EXCERPTED DATA >>

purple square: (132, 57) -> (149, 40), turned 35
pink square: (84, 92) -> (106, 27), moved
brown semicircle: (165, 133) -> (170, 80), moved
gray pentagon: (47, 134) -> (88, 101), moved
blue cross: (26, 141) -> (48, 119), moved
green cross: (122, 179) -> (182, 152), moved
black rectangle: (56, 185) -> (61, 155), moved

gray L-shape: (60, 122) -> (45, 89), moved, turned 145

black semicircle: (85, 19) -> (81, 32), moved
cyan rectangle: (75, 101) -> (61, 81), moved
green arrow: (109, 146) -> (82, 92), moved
...
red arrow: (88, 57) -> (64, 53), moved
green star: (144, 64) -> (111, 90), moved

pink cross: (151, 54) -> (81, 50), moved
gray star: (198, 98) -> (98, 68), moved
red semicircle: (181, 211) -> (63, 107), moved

AIM OF THE EXERCISE >>
As listed above, the lines from the line with "cyan rectangle: (75, 101) -> (61, 81), moved" to the line with "green arrow: (109, 146) -> (82, 92), moved" are to be echoed exactly, with both ends included and nothing added.

FINAL ANSWER >>
cyan rectangle: (75, 101) -> (61, 81), moved
green arrow: (109, 146) -> (82, 92), moved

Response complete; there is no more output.